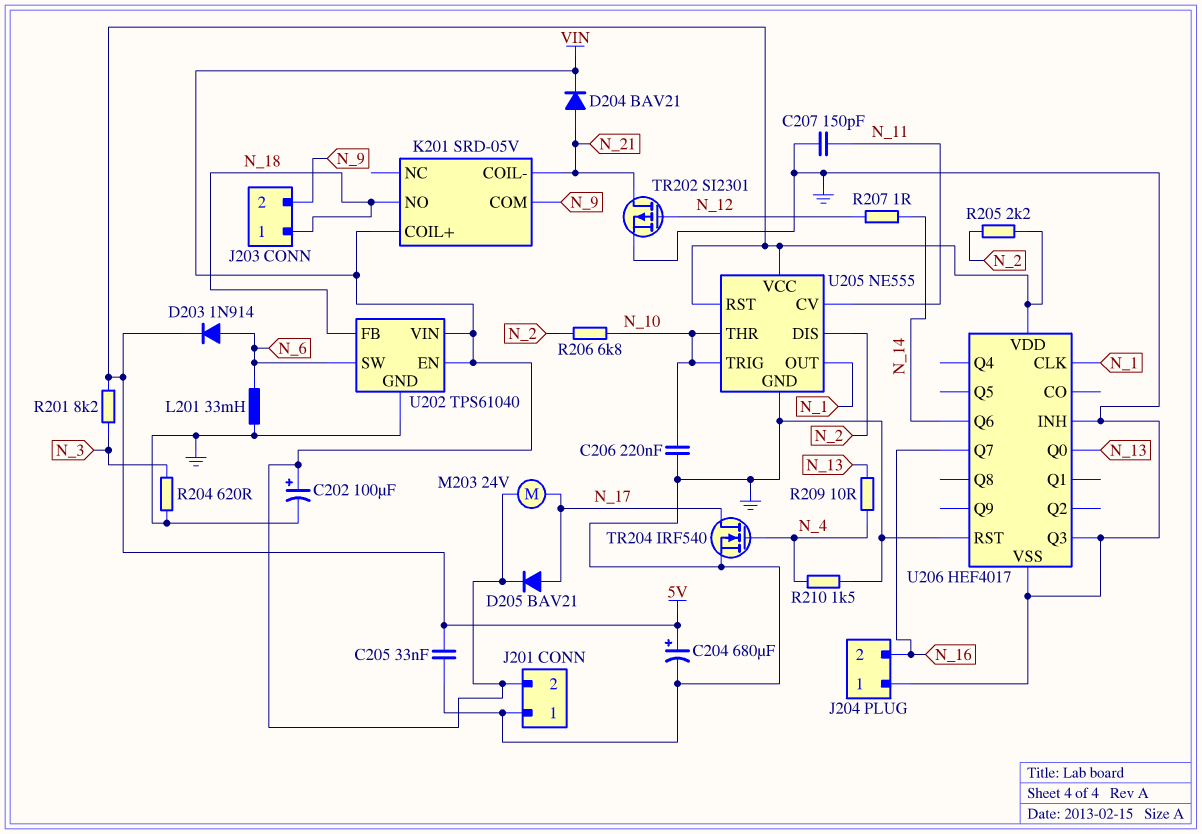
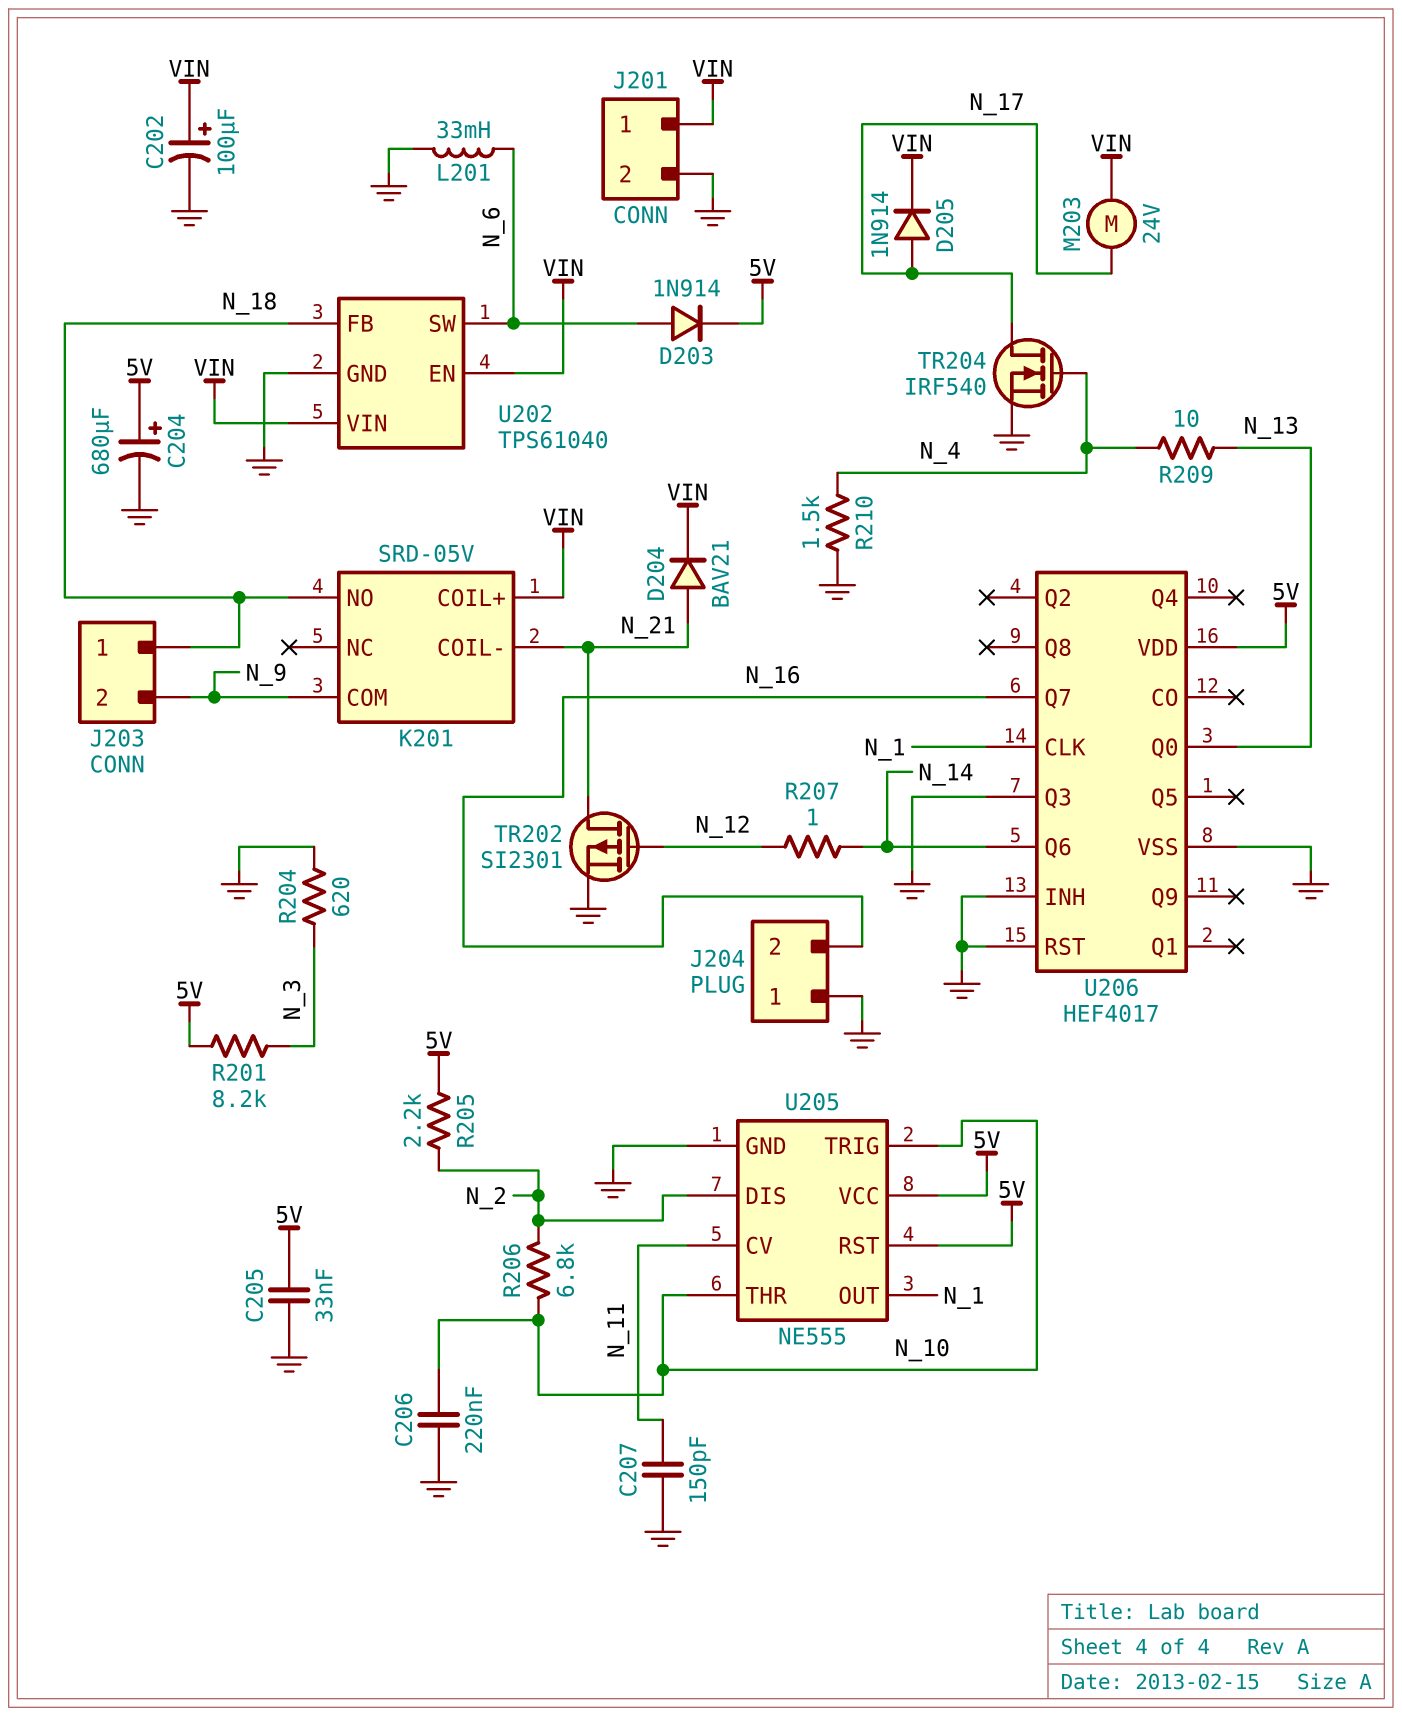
D205: diode BAV21 (A N_17, K VIN) -> diode 1N914 (A N_17, K VIN)
J201 pin 1: GND -> VIN
J201 pin 2: VIN -> GND

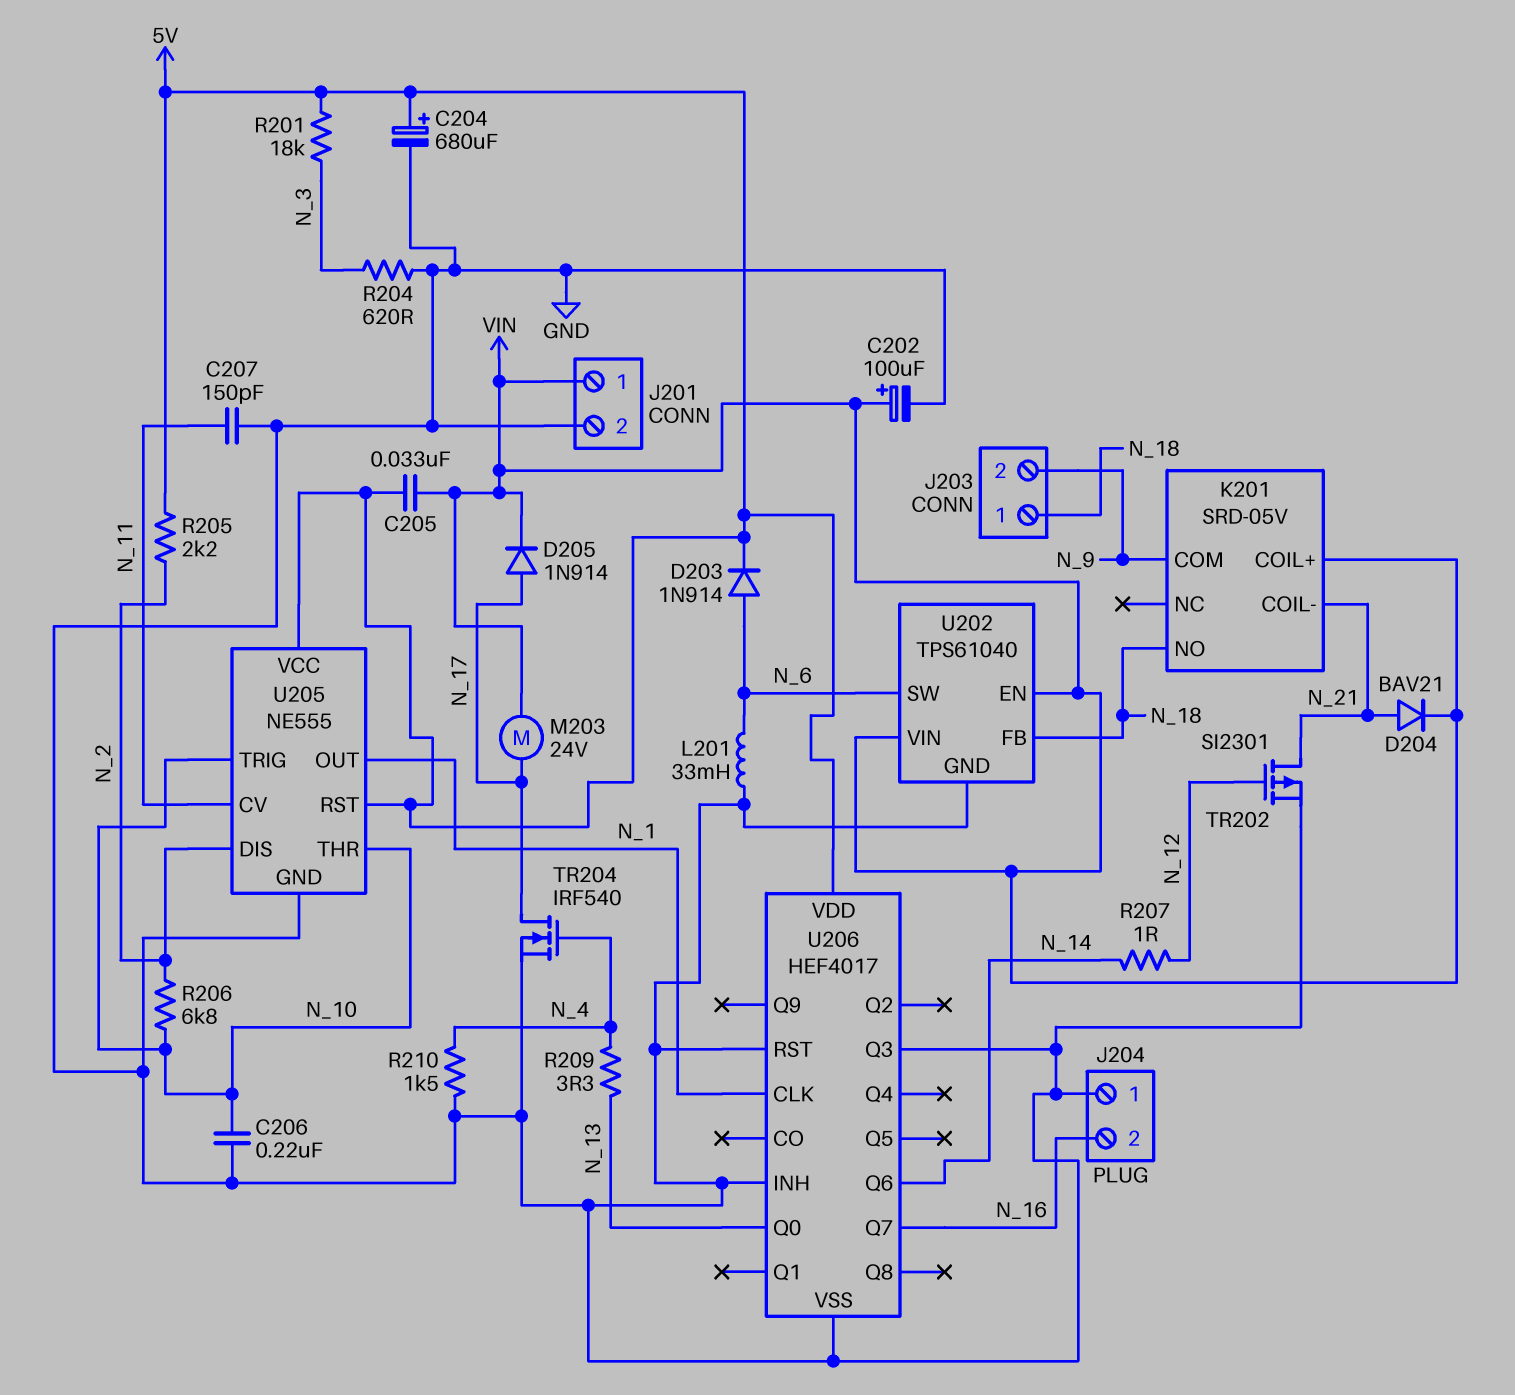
C205: 33nF (5V, GND) -> 33nF (5V, VIN)
R201: 8.2k (5V, N_3) -> 18k (5V, N_3)
R209: 10 (N_4, N_13) -> 3.3 (N_4, N_13)

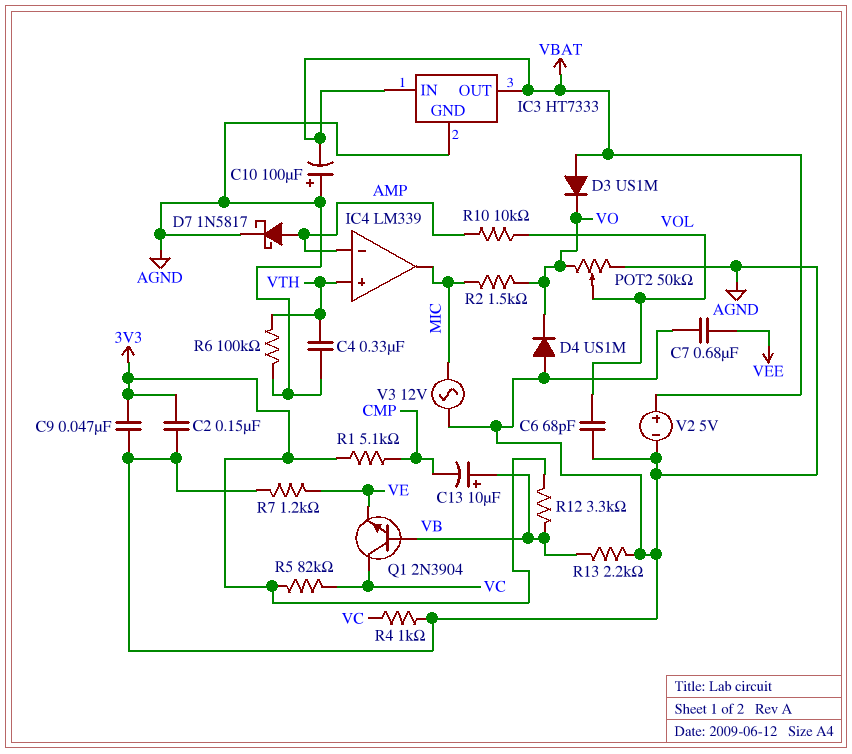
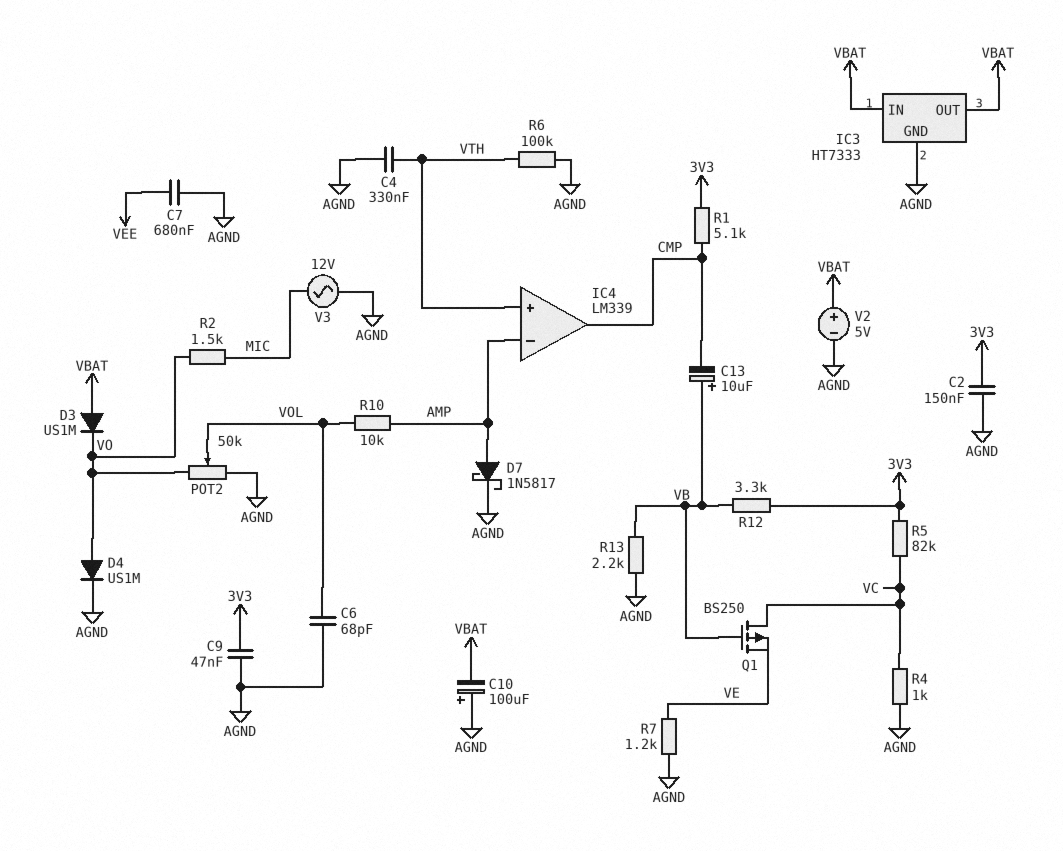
D4: diode US1M (A AGND, K VO) -> diode US1M (A VO, K AGND)
IC4 pin out: MIC -> CMP
Q1: NPN 2N3904 (B VB, C VC, E VE) -> PMOS BS250 (G VB, D VC, S VE)

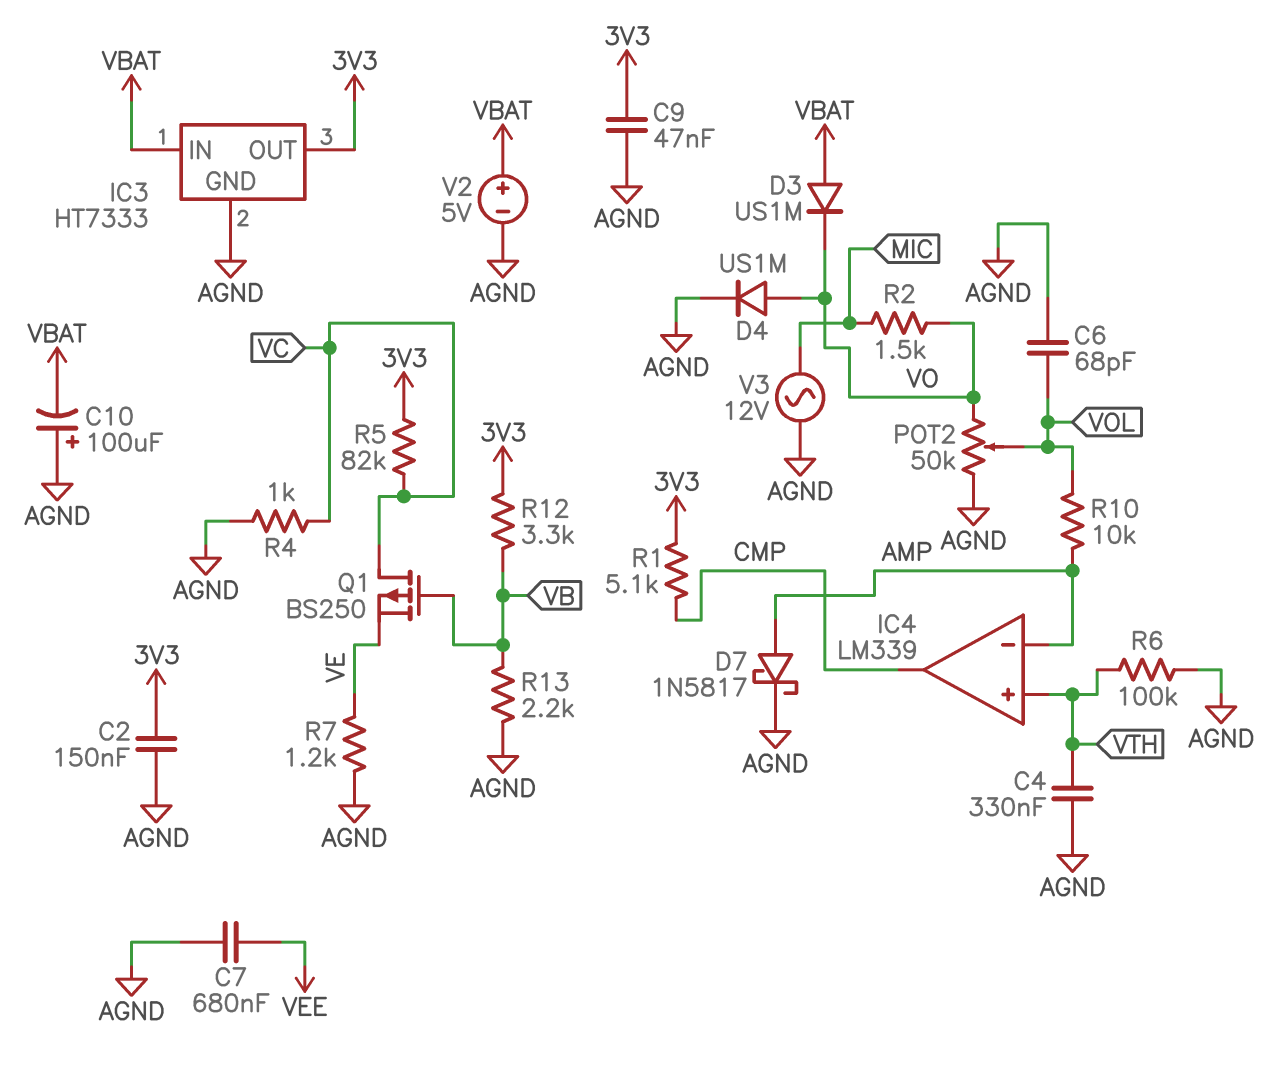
C13: 10uF (plus VB, minus CMP) -> none
IC3 pin OUT: VBAT -> 3V3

## About this task
Print every entry verbatim and leave all pictures out.

## Output for this task
D205: diode BAV21 (A N_17, K VIN) -> diode 1N914 (A N_17, K VIN)
J201 pin 1: GND -> VIN
J201 pin 2: VIN -> GND

C205: 33nF (5V, GND) -> 33nF (5V, VIN)
R201: 8.2k (5V, N_3) -> 18k (5V, N_3)
R209: 10 (N_4, N_13) -> 3.3 (N_4, N_13)

D4: diode US1M (A AGND, K VO) -> diode US1M (A VO, K AGND)
IC4 pin out: MIC -> CMP
Q1: NPN 2N3904 (B VB, C VC, E VE) -> PMOS BS250 (G VB, D VC, S VE)

C13: 10uF (plus VB, minus CMP) -> none
IC3 pin OUT: VBAT -> 3V3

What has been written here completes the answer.